§ THE PROBLEM
Reproduce the following entries verbatim, omitting the pictures.
╭─ DATASET ENTRIES
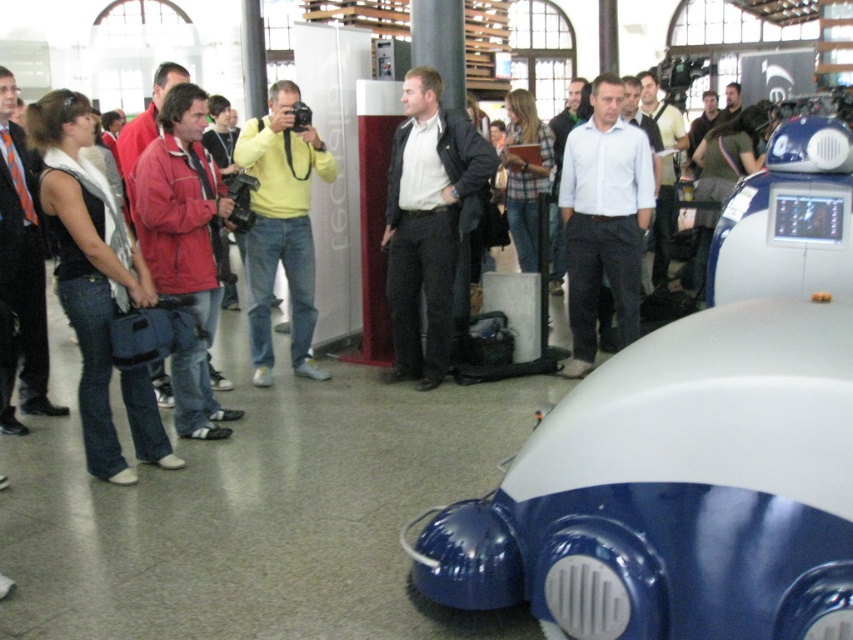
You are a photographer at the event and want to capture a photo of the robotic vehicle. You notice two people in the front row wearing shirts of different colors. The white shirt at center and the yellow matte shirt at center are both blocking your view. Which person should you ask to move so that you can see the robotic vehicle better, considering their shirt sizes?

Since the white shirt at center is narrower than the yellow matte shirt at center, you should ask the person wearing the yellow matte shirt at center to move first, as they take up more space and are more likely blocking your view of the robotic vehicle.

You are standing at the entrance of the venue and see the robotic vehicle in the foreground. Where is the matte black jacket at center located relative to the robotic vehicle?

The matte black jacket at center is located at the center of the image, which is directly in front of the robotic vehicle.

You are standing in the middle of the room and want to place a small decoration between the two points, point (573, 346) and point (282, 193). Which point should you move towards first to reach the closer one?

You should move towards point (282, 193) first because it is closer to you than point (573, 346), which is further away.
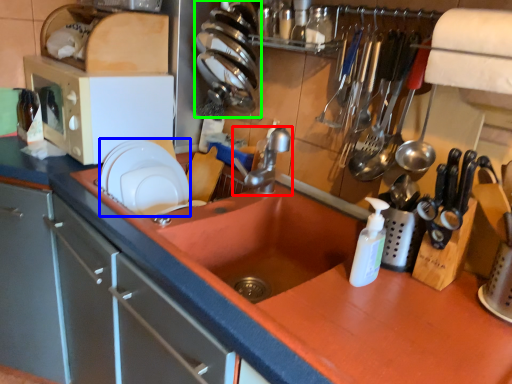
Question: Based on their relative distances, which object is nearer to tap (highlighted by a red box)? Choose from tableware (highlighted by a blue box) and tableware (highlighted by a green box).

Choices:
 (A) tableware
 (B) tableware

Answer: (B)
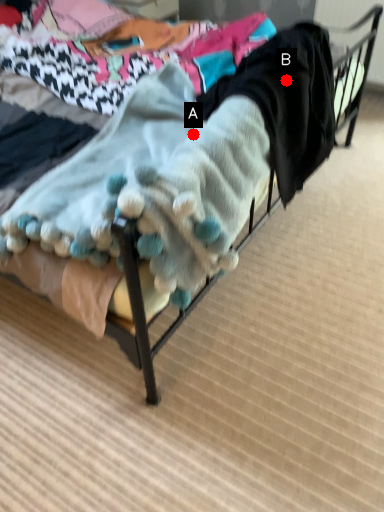
Question: Two points are circled on the image, labeled by A and B beside each circle. Which point appears closest to the camera in this image?

Choices:
 (A) A is closer
 (B) B is closer

Answer: (A)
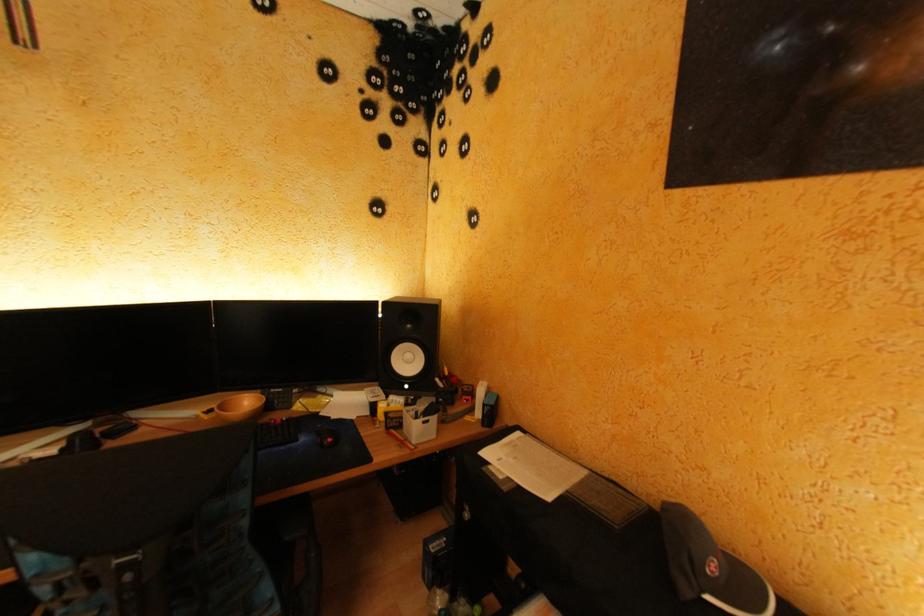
╰─
§ EXERCISE OUTPUT
You are a photographer at the event and want to capture a photo of the robotic vehicle. You notice two people in the front row wearing shirts of different colors. The white shirt at center and the yellow matte shirt at center are both blocking your view. Which person should you ask to move so that you can see the robotic vehicle better, considering their shirt sizes?

Since the white shirt at center is narrower than the yellow matte shirt at center, you should ask the person wearing the yellow matte shirt at center to move first, as they take up more space and are more likely blocking your view of the robotic vehicle.

You are standing at the entrance of the venue and see the robotic vehicle in the foreground. Where is the matte black jacket at center located relative to the robotic vehicle?

The matte black jacket at center is located at the center of the image, which is directly in front of the robotic vehicle.

You are standing in the middle of the room and want to place a small decoration between the two points, point (573, 346) and point (282, 193). Which point should you move towards first to reach the closer one?

You should move towards point (282, 193) first because it is closer to you than point (573, 346), which is further away.
Question: Based on their relative distances, which object is nearer to tap (highlighted by a red box)? Choose from tableware (highlighted by a blue box) and tableware (highlighted by a green box).

Choices:
 (A) tableware
 (B) tableware

Answer: (B)
Question: Two points are circled on the image, labeled by A and B beside each circle. Which point appears closest to the camera in this image?

Choices:
 (A) A is closer
 (B) B is closer

Answer: (A)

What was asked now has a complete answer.